----- Extracted entries -----

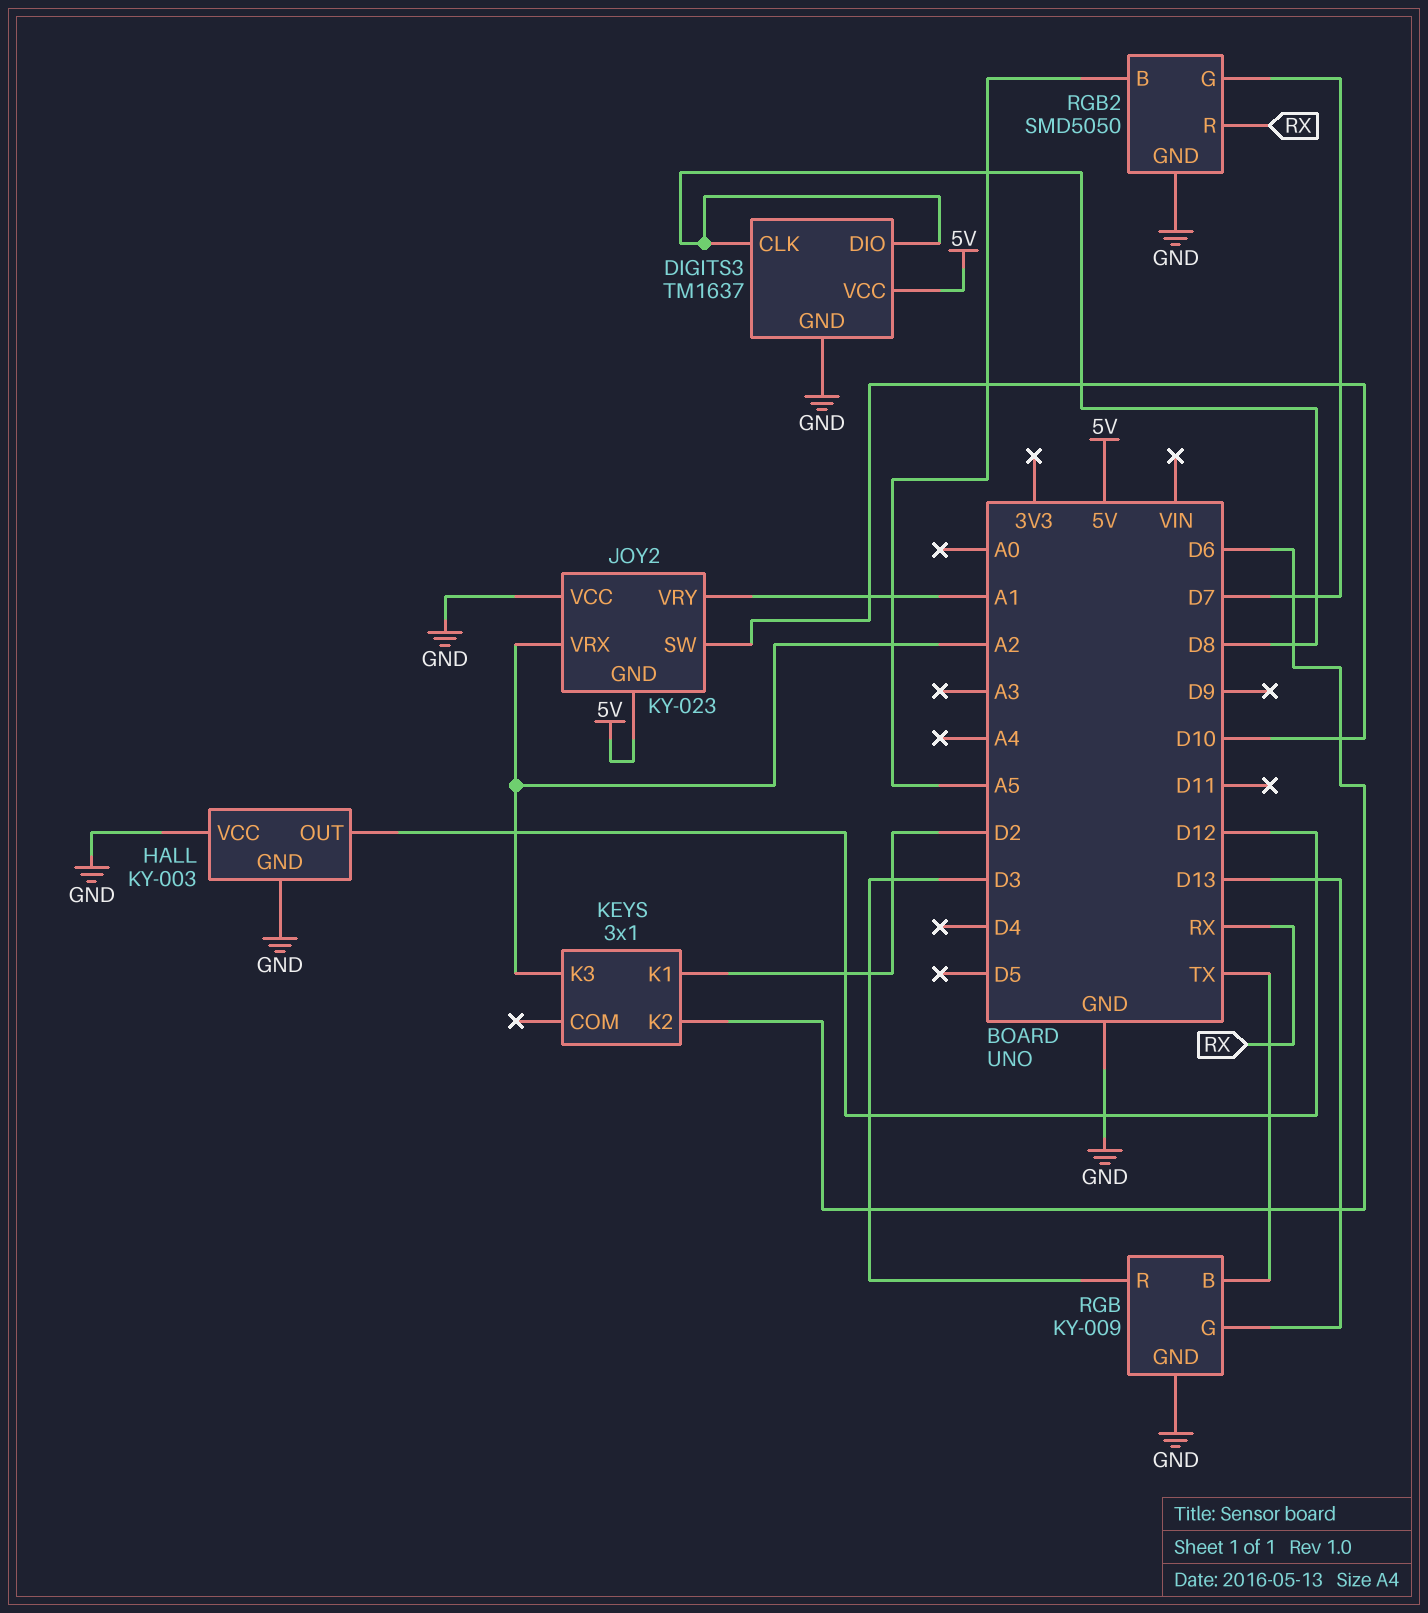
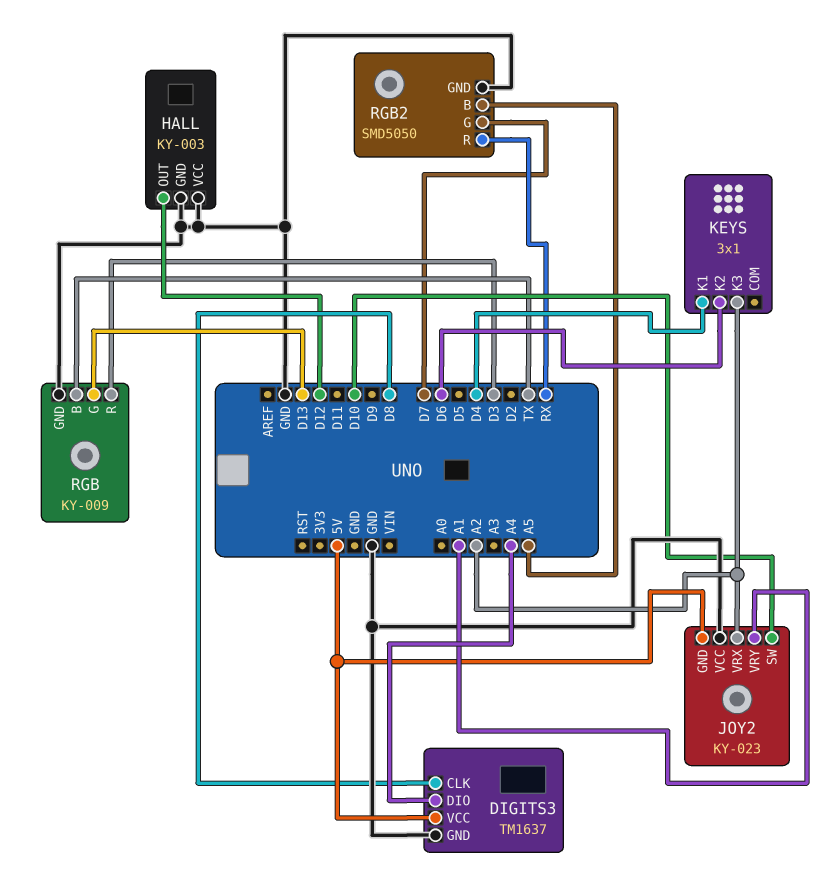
DIGITS3 pin DIO: D8 -> A4
KEYS pin K1: D2 -> D4

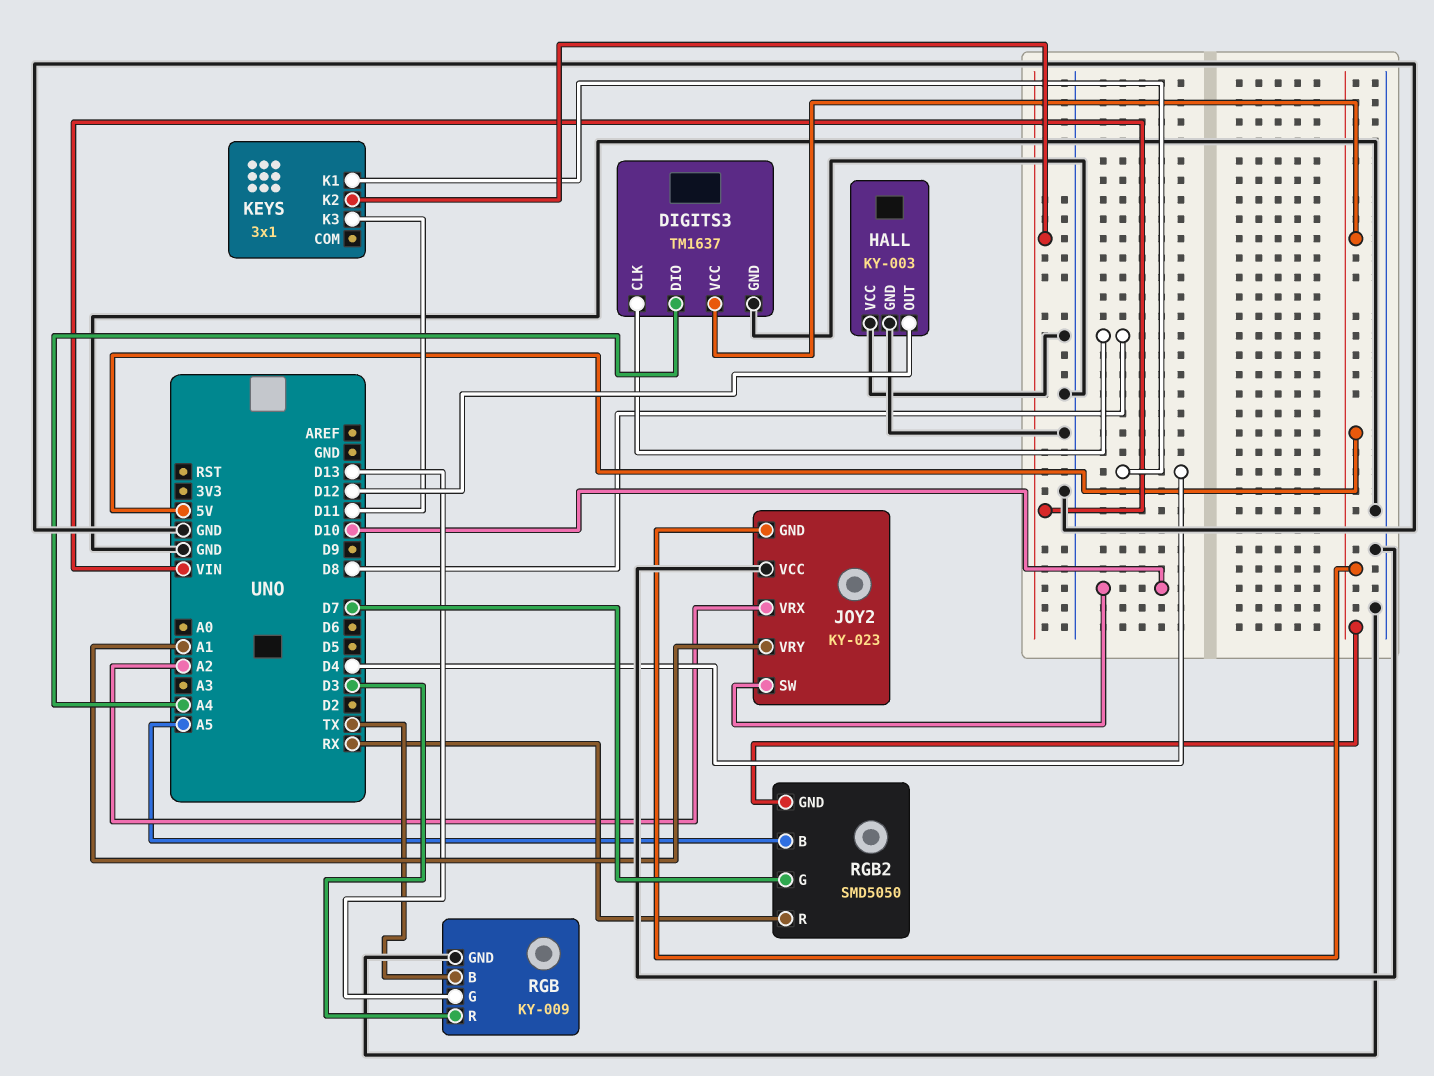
KEYS pin K2: D6 -> VIN
KEYS pin K3: A2 -> D11
RGB2 pin GND: GND -> 5V

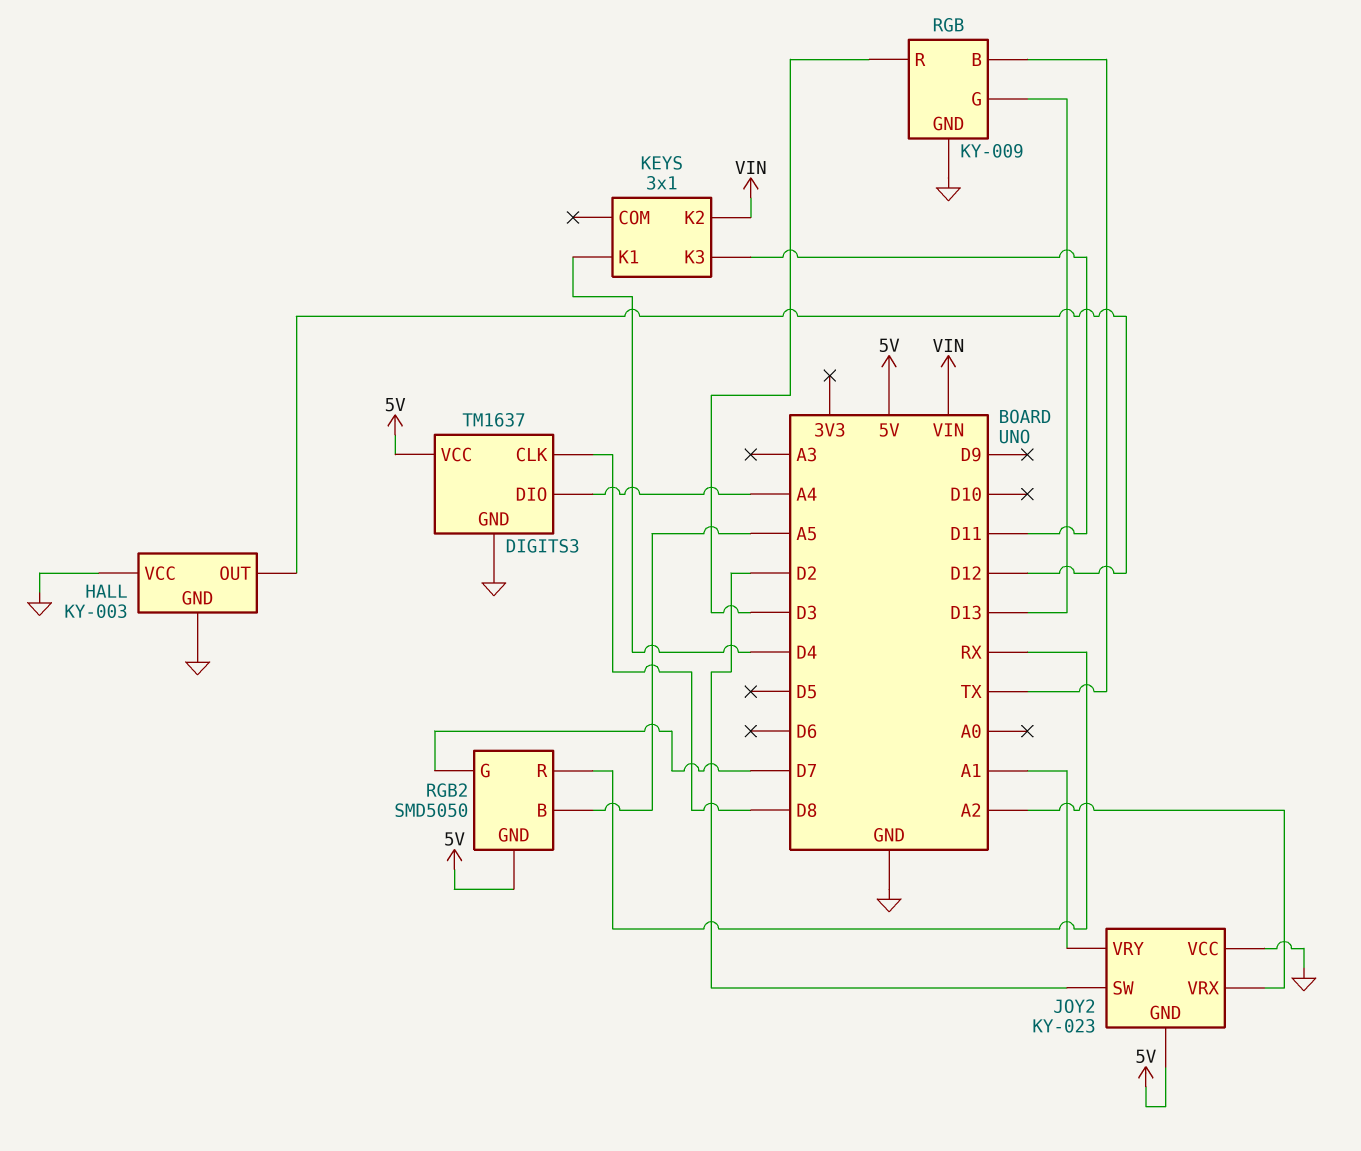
JOY2 pin SW: D10 -> D2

-----

* _Work to complete_
Looking at the records, state how many lines contain "KEYS" and write nothing besides that number.

* _Final answer_
3